◆ Work instructions: The expected output is the exact lines from the one containing "(271, 294) = (333, 358): white" through the end of the data, inclusive, and nothing else.

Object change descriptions
---

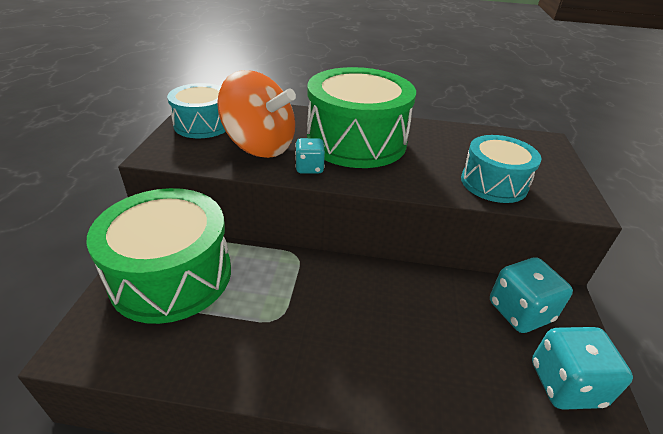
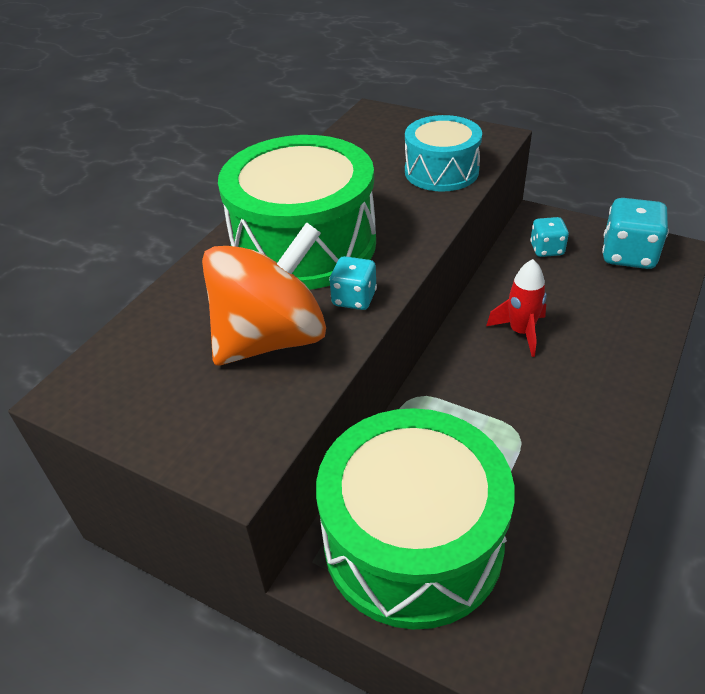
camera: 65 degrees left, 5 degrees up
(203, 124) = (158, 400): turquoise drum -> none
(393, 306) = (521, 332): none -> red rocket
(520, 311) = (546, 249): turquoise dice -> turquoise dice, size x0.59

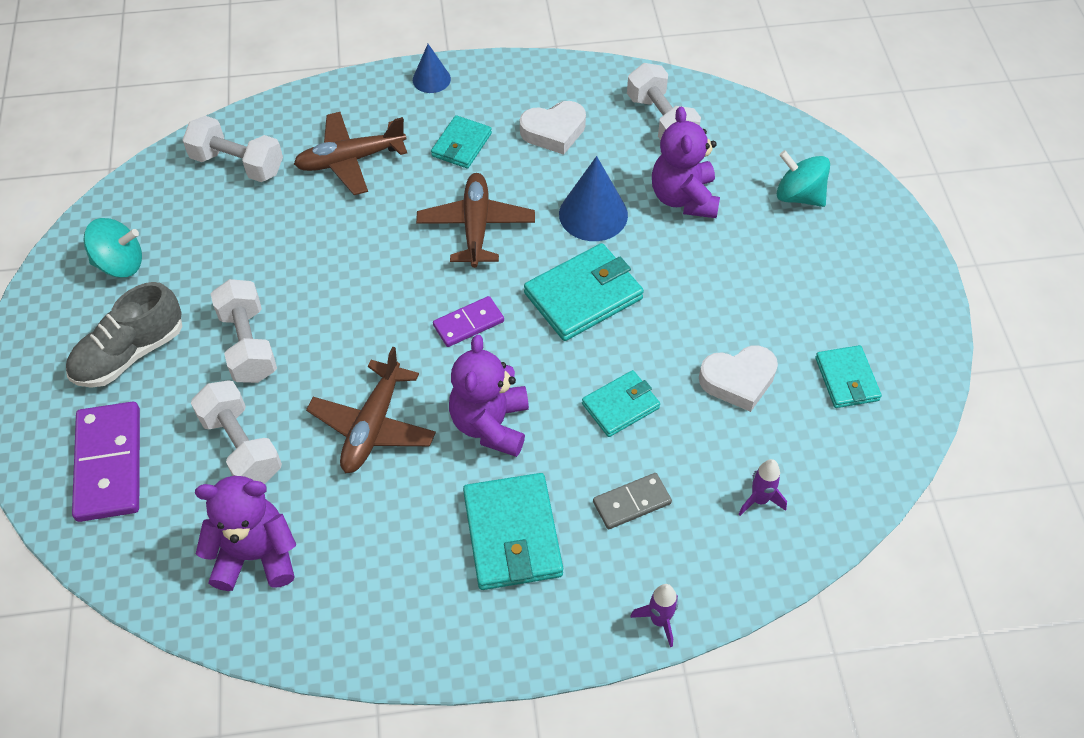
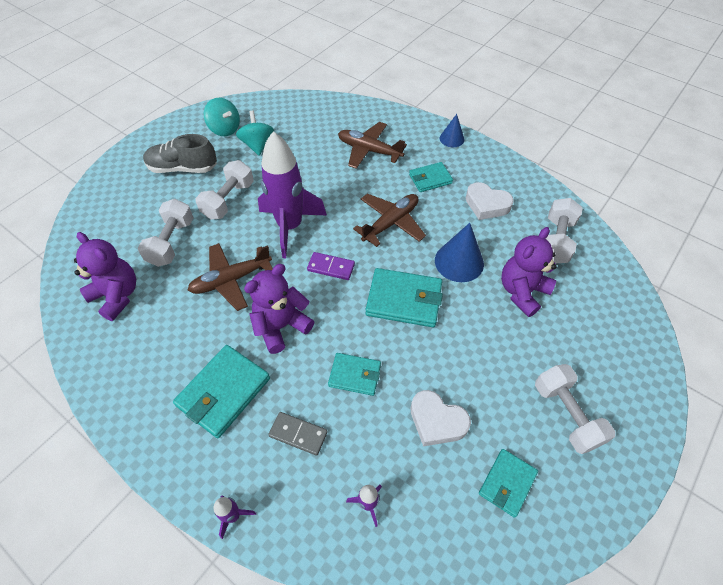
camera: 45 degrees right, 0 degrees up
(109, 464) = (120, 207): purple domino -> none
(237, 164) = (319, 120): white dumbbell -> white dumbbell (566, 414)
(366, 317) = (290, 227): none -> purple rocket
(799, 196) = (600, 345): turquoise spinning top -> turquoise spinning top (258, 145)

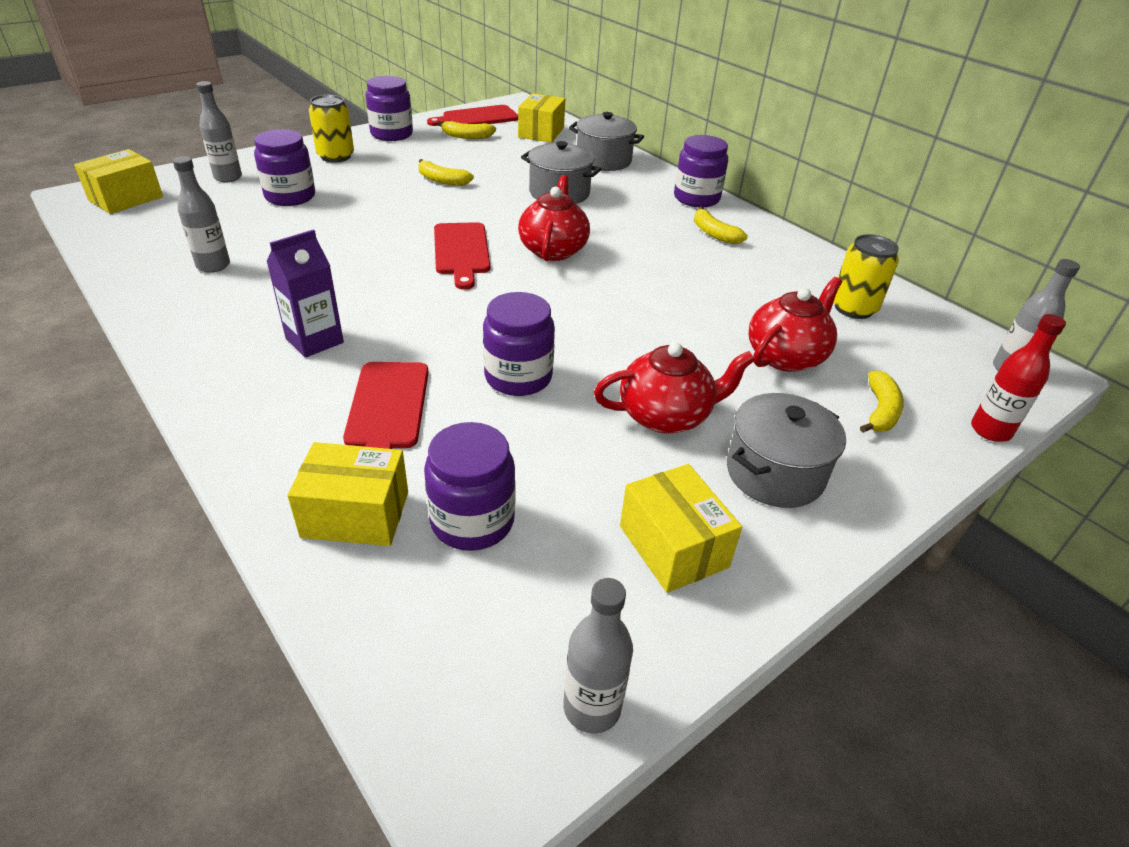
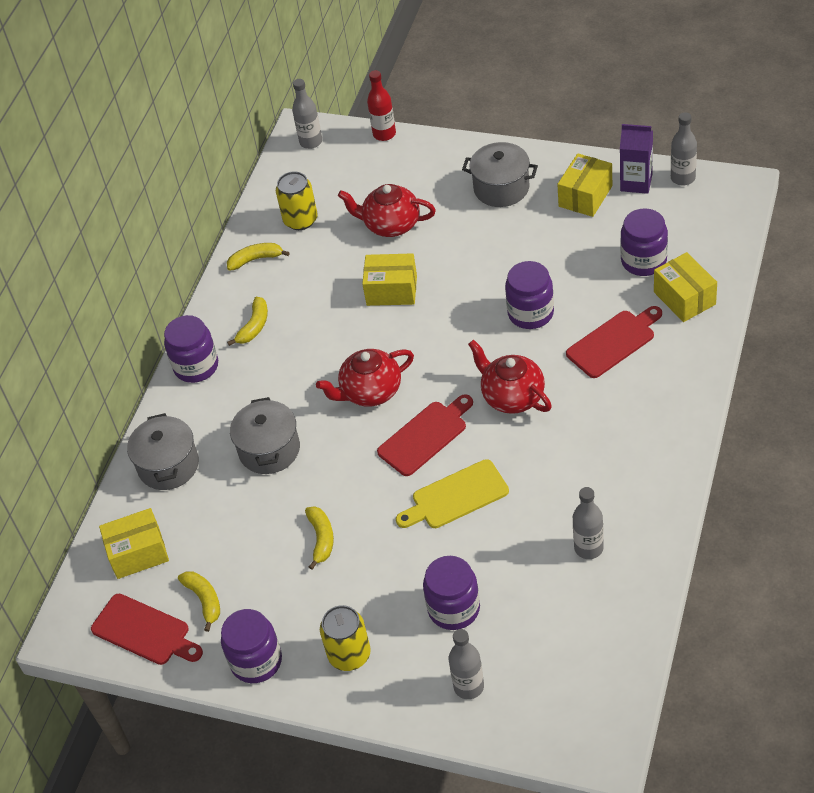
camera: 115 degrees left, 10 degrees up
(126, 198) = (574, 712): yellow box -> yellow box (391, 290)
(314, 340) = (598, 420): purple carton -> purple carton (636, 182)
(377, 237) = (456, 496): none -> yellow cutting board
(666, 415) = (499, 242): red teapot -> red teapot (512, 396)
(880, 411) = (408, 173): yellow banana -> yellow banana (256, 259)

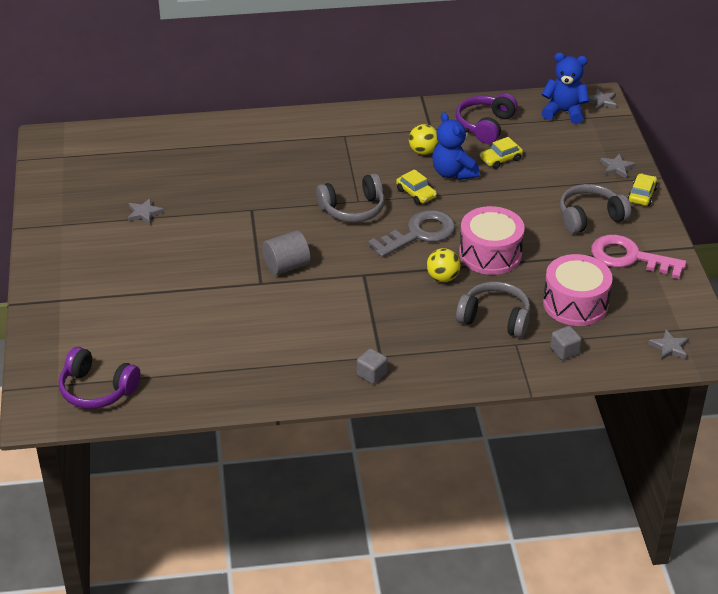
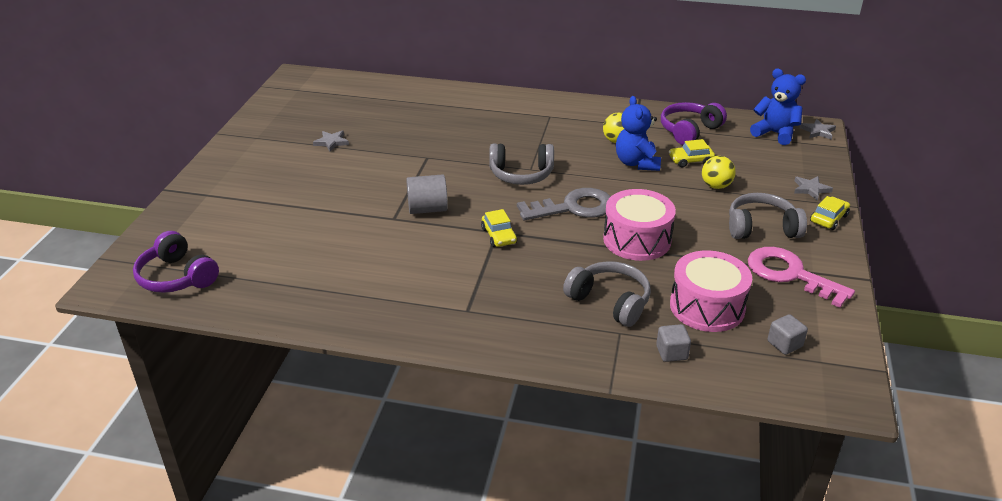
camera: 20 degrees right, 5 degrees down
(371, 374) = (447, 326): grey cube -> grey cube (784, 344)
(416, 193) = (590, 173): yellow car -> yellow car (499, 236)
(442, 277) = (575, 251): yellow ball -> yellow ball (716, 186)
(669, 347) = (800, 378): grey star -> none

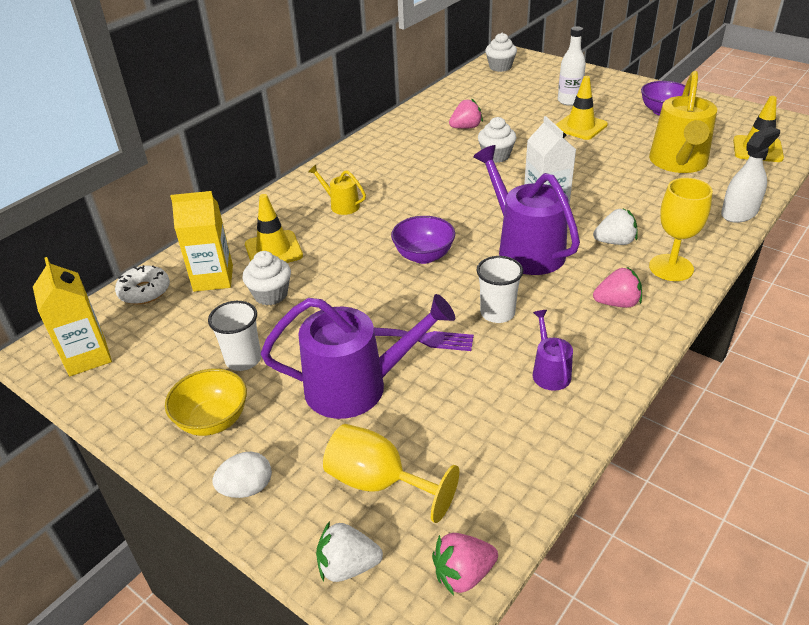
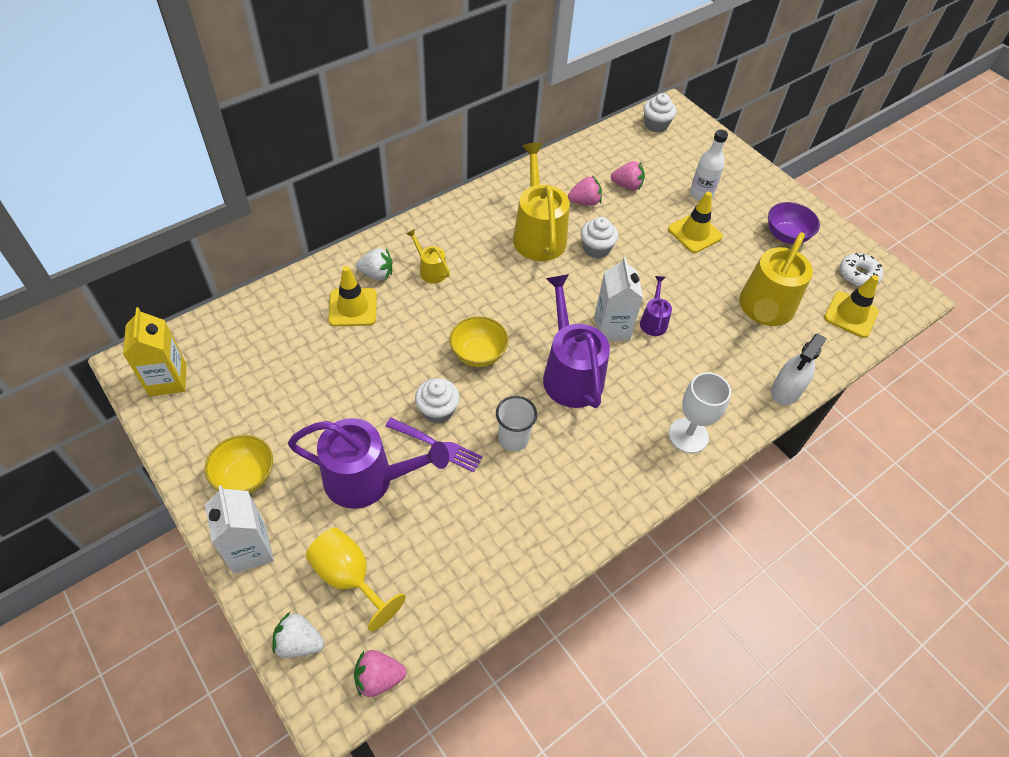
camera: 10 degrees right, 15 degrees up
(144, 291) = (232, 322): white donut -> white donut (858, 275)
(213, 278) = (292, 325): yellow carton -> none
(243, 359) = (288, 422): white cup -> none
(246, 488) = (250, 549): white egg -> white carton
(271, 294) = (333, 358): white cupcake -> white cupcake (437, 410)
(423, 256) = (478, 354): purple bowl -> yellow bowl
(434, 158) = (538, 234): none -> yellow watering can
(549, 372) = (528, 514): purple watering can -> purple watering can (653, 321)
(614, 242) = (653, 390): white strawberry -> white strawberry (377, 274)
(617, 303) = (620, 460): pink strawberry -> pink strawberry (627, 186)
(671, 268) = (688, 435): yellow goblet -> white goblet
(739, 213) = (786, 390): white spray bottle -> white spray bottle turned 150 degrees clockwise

---

◆ Written response:
(271, 294) = (333, 358): white cupcake -> white cupcake (437, 410)
(423, 256) = (478, 354): purple bowl -> yellow bowl
(434, 158) = (538, 234): none -> yellow watering can
(549, 372) = (528, 514): purple watering can -> purple watering can (653, 321)
(614, 242) = (653, 390): white strawberry -> white strawberry (377, 274)
(617, 303) = (620, 460): pink strawberry -> pink strawberry (627, 186)
(671, 268) = (688, 435): yellow goblet -> white goblet
(739, 213) = (786, 390): white spray bottle -> white spray bottle turned 150 degrees clockwise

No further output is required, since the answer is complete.